Recorded data:

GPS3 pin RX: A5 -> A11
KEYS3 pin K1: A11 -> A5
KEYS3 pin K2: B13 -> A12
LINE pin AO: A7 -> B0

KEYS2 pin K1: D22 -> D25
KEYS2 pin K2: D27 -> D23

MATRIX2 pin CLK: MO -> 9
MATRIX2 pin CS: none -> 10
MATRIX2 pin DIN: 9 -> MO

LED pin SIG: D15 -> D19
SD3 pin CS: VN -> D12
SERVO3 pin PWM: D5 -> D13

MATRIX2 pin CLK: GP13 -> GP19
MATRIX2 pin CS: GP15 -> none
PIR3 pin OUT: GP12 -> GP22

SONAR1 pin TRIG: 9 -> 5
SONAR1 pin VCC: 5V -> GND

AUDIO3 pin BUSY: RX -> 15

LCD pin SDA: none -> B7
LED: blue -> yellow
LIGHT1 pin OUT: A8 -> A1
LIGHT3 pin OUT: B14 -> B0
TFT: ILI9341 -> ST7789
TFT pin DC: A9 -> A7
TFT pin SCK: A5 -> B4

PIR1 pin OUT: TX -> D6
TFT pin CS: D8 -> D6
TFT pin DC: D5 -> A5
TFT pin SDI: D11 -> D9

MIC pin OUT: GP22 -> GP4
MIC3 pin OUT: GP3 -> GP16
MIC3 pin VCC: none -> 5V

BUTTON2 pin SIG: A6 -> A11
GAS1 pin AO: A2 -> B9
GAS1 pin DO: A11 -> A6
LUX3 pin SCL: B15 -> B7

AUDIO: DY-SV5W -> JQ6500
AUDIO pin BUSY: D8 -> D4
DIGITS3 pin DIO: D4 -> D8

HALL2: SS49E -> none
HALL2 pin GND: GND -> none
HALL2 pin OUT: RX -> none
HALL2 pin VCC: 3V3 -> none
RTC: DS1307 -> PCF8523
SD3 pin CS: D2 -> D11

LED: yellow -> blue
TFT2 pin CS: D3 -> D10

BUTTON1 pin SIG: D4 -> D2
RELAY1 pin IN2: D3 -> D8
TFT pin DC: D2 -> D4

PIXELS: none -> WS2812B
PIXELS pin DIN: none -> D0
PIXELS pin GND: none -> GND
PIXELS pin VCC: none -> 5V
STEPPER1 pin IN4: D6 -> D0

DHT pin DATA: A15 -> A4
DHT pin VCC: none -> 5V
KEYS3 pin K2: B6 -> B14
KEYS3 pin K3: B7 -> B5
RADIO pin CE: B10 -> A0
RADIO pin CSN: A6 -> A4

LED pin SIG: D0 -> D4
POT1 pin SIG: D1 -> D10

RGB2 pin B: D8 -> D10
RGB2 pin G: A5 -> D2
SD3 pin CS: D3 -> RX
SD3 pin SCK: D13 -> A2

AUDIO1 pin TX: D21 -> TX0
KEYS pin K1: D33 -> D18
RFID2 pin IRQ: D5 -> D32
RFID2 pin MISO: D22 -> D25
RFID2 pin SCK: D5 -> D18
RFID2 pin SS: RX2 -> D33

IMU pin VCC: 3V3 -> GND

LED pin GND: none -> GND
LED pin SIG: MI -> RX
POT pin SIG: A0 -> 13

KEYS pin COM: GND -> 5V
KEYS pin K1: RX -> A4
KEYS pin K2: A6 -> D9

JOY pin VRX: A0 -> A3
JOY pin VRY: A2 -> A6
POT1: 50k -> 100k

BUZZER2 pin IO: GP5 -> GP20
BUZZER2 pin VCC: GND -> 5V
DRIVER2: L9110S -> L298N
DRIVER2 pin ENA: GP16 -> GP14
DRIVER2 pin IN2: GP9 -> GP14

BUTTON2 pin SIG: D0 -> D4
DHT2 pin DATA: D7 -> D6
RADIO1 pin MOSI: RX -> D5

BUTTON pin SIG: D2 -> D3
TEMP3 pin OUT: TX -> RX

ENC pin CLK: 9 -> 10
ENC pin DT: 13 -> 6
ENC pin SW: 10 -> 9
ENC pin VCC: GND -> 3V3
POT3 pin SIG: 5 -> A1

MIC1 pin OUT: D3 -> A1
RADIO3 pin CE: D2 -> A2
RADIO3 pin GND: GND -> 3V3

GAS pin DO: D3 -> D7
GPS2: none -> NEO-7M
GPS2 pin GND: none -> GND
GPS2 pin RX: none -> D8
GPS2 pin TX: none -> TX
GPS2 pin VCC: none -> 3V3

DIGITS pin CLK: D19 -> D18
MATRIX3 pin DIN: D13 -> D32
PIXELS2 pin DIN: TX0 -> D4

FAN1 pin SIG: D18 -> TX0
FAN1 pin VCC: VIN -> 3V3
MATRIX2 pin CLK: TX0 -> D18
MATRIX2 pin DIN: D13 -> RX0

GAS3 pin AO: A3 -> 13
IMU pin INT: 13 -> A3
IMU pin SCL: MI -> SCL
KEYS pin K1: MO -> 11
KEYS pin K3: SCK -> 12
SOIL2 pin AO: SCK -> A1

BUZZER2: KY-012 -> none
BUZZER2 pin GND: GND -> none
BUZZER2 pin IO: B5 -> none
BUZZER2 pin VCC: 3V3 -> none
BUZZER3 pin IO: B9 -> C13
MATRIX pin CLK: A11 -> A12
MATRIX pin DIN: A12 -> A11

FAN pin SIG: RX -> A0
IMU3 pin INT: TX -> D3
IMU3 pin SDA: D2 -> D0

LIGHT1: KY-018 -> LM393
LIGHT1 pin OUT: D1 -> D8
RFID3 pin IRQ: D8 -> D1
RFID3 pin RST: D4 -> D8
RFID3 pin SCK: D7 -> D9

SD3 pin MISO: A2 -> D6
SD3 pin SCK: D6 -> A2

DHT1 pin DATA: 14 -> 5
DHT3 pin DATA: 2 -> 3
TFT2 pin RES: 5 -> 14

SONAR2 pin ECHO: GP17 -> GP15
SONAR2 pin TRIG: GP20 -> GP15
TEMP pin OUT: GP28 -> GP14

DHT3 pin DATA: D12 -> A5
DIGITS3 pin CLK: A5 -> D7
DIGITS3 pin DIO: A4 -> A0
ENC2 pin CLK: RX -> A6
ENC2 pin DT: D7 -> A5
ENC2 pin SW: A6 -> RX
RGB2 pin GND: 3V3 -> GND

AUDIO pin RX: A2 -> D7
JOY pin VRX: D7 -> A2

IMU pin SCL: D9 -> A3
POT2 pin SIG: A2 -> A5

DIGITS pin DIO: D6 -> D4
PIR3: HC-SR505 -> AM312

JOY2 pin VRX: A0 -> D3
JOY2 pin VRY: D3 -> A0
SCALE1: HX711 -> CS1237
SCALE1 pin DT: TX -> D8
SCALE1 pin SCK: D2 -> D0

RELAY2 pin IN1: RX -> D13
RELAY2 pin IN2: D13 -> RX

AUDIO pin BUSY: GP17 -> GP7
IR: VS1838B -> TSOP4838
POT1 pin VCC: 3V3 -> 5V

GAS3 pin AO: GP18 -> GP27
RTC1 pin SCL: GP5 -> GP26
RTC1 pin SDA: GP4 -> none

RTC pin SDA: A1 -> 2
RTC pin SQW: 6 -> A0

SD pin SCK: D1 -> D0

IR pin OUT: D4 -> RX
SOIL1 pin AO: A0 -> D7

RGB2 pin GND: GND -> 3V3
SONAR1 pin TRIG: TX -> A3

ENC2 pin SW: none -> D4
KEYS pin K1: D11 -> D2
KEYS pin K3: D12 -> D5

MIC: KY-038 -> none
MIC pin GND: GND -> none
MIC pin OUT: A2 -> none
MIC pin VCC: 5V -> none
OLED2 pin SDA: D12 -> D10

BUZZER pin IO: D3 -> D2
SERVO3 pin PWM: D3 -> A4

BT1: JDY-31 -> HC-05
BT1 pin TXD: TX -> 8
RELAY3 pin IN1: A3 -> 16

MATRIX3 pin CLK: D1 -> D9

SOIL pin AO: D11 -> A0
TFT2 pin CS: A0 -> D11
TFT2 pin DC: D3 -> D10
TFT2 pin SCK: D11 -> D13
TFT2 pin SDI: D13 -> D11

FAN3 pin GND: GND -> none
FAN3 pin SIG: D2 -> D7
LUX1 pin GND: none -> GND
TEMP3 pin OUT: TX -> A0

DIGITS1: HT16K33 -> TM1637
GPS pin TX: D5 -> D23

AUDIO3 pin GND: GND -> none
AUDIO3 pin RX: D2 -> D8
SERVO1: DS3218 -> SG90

What you will do: Find the line with "LED pin SIG: MI -> RX" in the entries above. Retype it and each line after it, exactly, through the line with "GPS2: none -> NEO-7M", and stop there.

Finished task:
LED pin SIG: MI -> RX
POT pin SIG: A0 -> 13

KEYS pin COM: GND -> 5V
KEYS pin K1: RX -> A4
KEYS pin K2: A6 -> D9

JOY pin VRX: A0 -> A3
JOY pin VRY: A2 -> A6
POT1: 50k -> 100k

BUZZER2 pin IO: GP5 -> GP20
BUZZER2 pin VCC: GND -> 5V
DRIVER2: L9110S -> L298N
DRIVER2 pin ENA: GP16 -> GP14
DRIVER2 pin IN2: GP9 -> GP14

BUTTON2 pin SIG: D0 -> D4
DHT2 pin DATA: D7 -> D6
RADIO1 pin MOSI: RX -> D5

BUTTON pin SIG: D2 -> D3
TEMP3 pin OUT: TX -> RX

ENC pin CLK: 9 -> 10
ENC pin DT: 13 -> 6
ENC pin SW: 10 -> 9
ENC pin VCC: GND -> 3V3
POT3 pin SIG: 5 -> A1

MIC1 pin OUT: D3 -> A1
RADIO3 pin CE: D2 -> A2
RADIO3 pin GND: GND -> 3V3

GAS pin DO: D3 -> D7
GPS2: none -> NEO-7M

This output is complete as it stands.